» Work item:
From the line with "D3: none -> schottky 1N5817 (A N9, K +9V)" through the line with "V3: 2.5V (plus", repeat the entries verbatim, both end lines included, and add nothing.
++++ Exercise data ++++
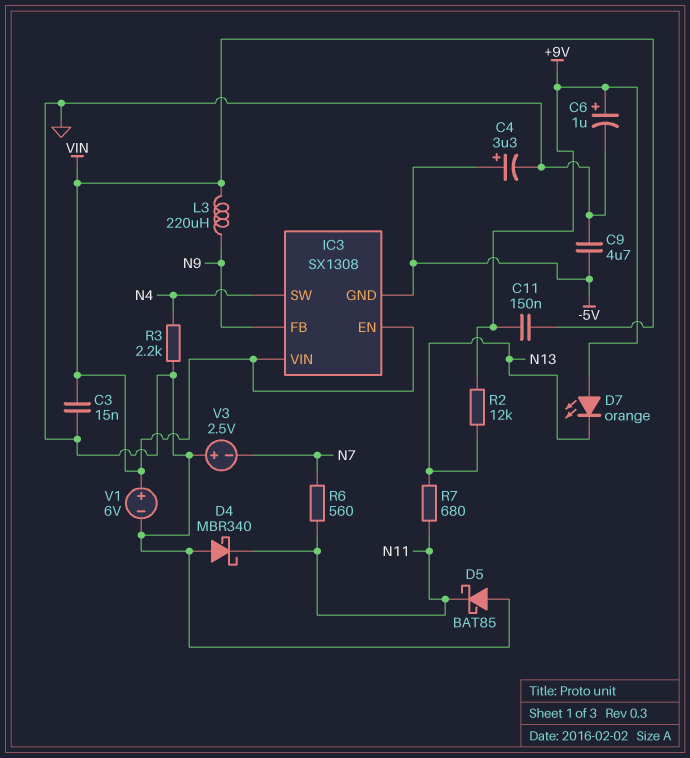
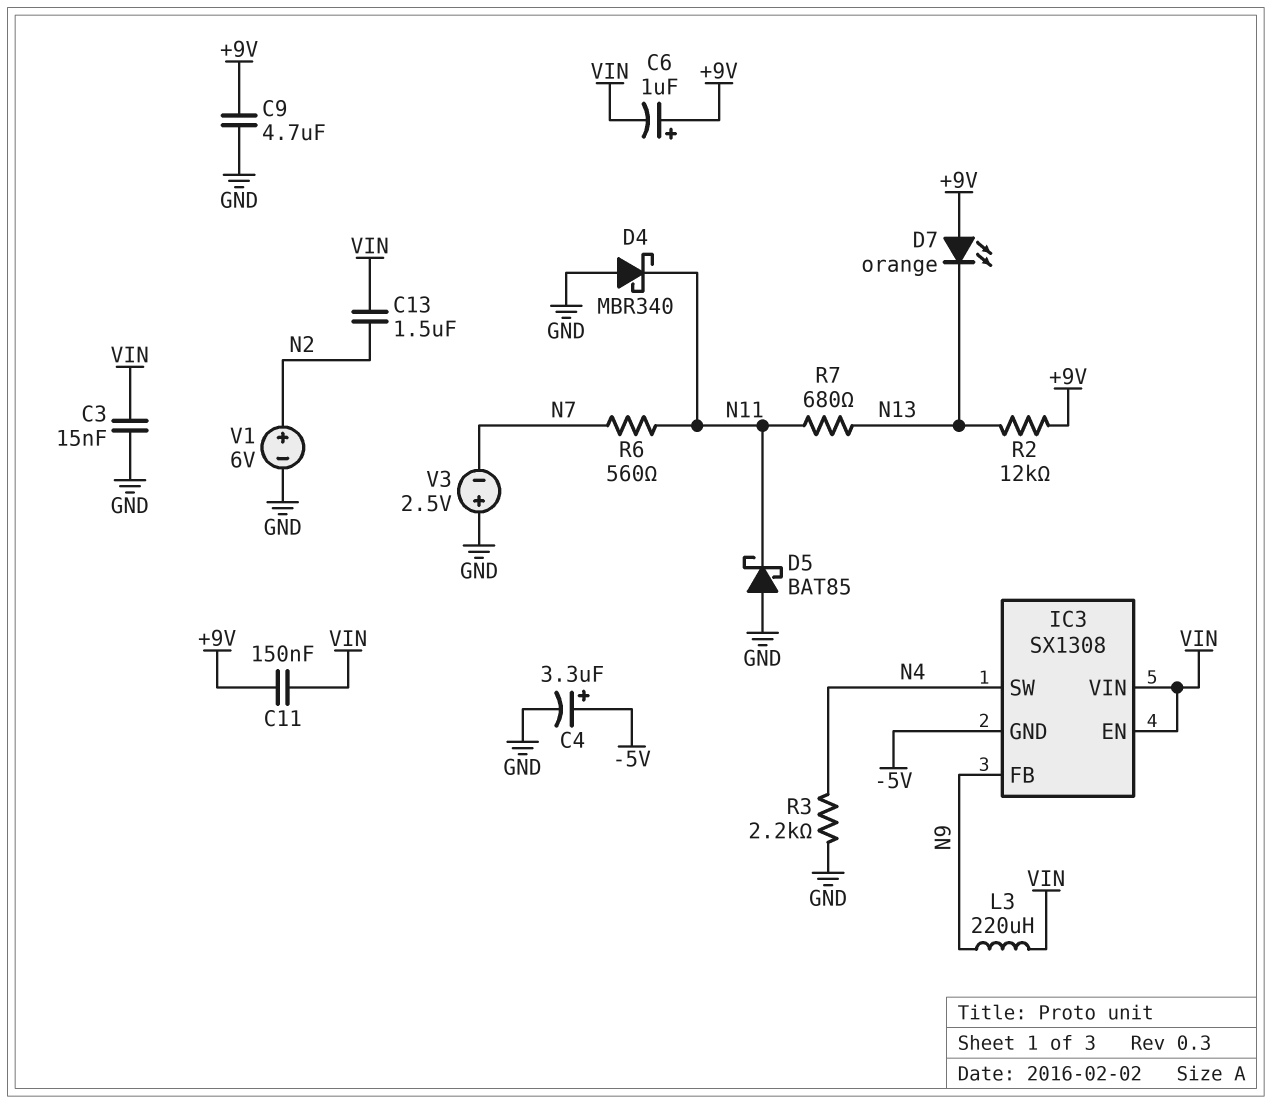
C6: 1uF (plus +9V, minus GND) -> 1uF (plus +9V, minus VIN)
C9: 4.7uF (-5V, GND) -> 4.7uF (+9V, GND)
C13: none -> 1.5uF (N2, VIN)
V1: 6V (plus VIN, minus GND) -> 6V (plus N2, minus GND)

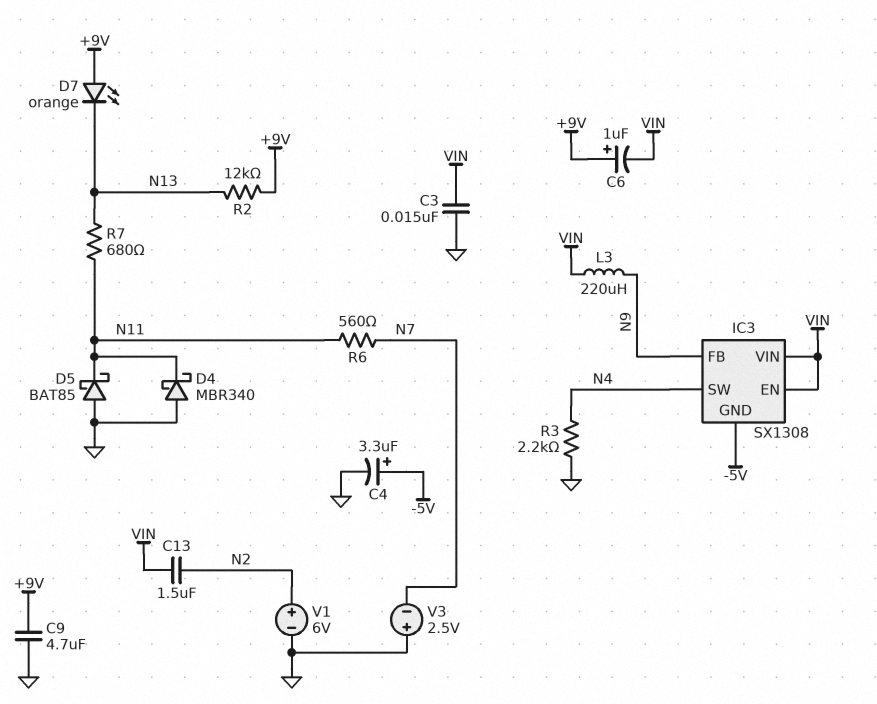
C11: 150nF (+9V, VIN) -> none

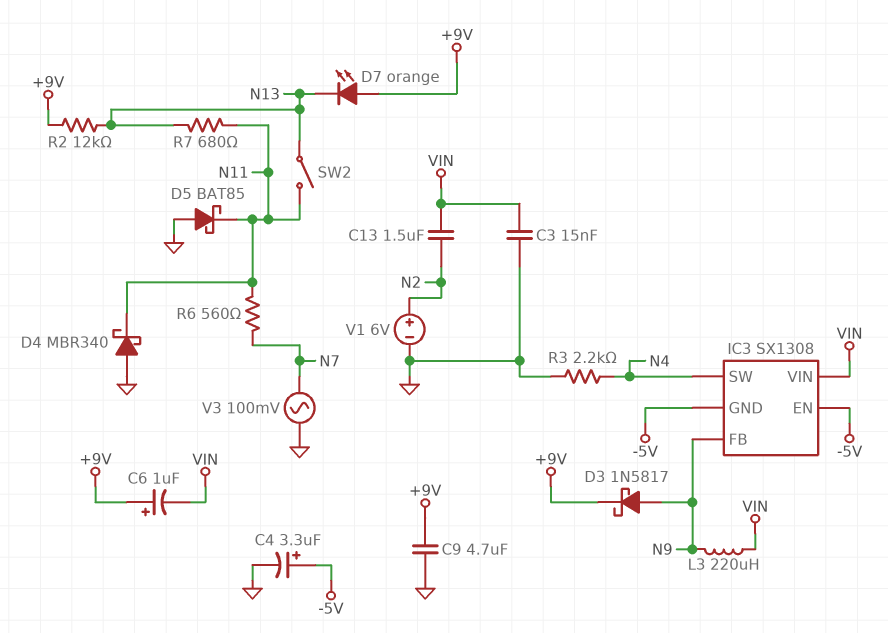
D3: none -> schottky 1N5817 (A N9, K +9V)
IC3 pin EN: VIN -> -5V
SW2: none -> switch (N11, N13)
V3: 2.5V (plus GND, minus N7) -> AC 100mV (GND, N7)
++++
++++ Exercise data ++++
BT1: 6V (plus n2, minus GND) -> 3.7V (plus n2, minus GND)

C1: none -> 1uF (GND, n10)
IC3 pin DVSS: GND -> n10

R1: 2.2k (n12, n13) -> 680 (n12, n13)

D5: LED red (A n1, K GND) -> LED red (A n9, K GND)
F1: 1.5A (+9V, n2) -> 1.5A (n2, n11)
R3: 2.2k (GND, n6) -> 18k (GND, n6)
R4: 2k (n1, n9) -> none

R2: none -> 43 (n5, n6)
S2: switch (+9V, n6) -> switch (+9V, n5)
++++
» Result for this exercise:
D3: none -> schottky 1N5817 (A N9, K +9V)
IC3 pin EN: VIN -> -5V
SW2: none -> switch (N11, N13)
V3: 2.5V (plus GND, minus N7) -> AC 100mV (GND, N7)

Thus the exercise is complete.